__Assigned task__: From the line holding "none -> black brick F8 level 1" through the line holding "orange brick D7" below, write out every line exactly; include both of those lines and drop the pictures.

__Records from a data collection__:
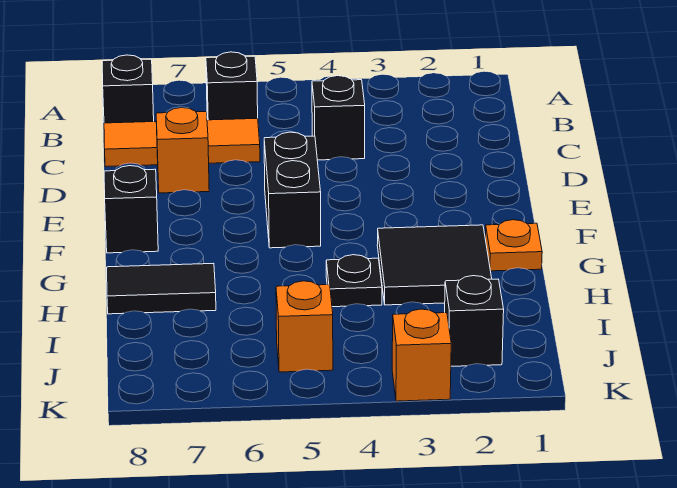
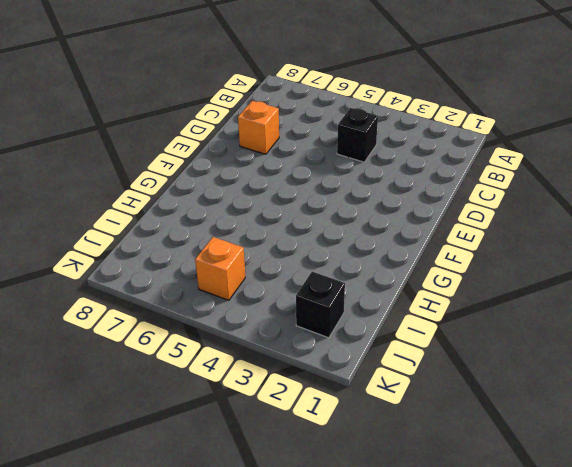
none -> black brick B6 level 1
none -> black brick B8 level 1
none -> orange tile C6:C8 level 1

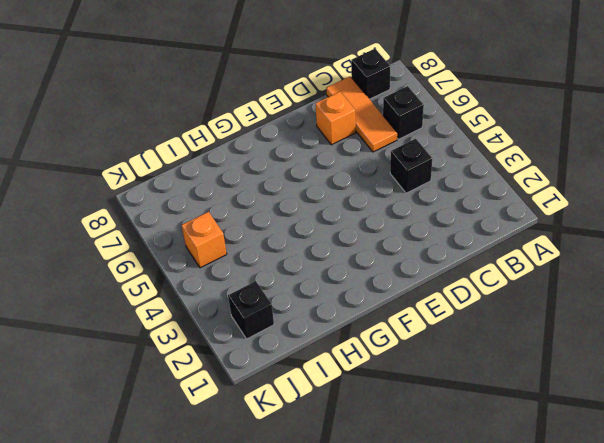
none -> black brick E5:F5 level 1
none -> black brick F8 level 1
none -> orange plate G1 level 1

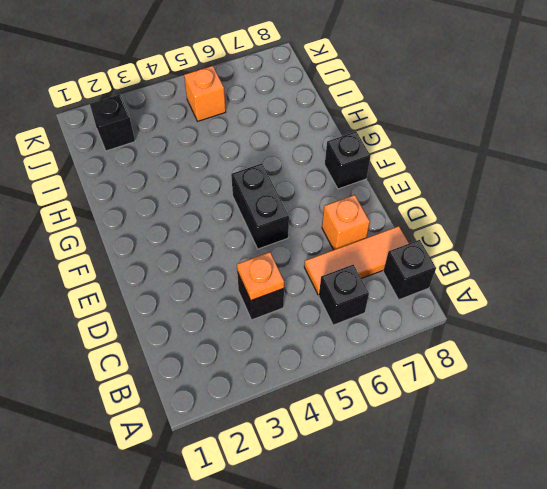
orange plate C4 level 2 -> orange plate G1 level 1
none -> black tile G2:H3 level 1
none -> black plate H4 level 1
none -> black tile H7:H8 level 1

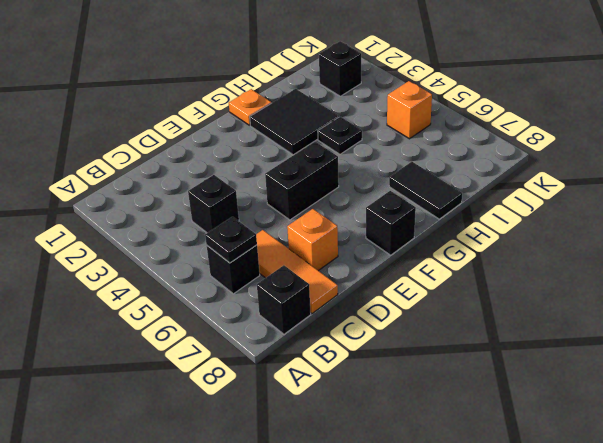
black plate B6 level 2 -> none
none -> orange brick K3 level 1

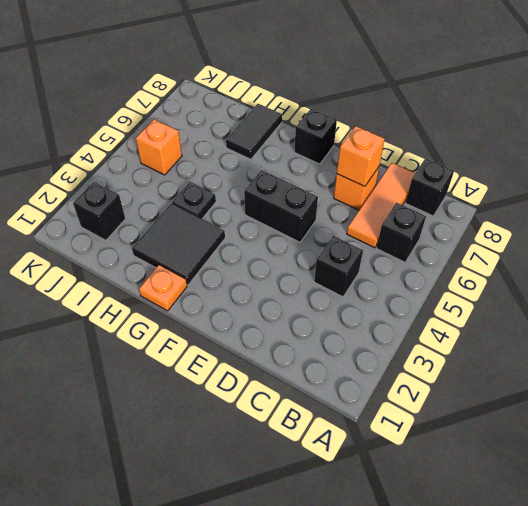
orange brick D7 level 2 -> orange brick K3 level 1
--
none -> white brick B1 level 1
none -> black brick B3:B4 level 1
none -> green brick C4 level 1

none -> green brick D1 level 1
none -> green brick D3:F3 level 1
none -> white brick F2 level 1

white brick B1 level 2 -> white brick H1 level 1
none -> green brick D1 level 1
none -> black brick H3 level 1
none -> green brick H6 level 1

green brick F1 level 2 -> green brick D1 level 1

__Task solution__:
none -> black brick F8 level 1
none -> orange plate G1 level 1

orange plate C4 level 2 -> orange plate G1 level 1
none -> black tile G2:H3 level 1
none -> black plate H4 level 1
none -> black tile H7:H8 level 1

black plate B6 level 2 -> none
none -> orange brick K3 level 1

orange brick D7 level 2 -> orange brick K3 level 1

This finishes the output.